- [WHAT YOU ARE ASKED TO DO]:
Please return the lines below word for word, changing nothing.

- [ROWS]:
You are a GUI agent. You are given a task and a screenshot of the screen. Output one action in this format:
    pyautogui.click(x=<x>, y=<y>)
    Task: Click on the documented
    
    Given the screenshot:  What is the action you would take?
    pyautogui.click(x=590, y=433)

- [FINAL RESULT]:
You are a GUI agent. You are given a task and a screenshot of the screen. Output one action in this format:
    pyautogui.click(x=<x>, y=<y>)
    Task: Click on the documented
    
    Given the screenshot:  What is the action you would take?
    pyautogui.click(x=590, y=433)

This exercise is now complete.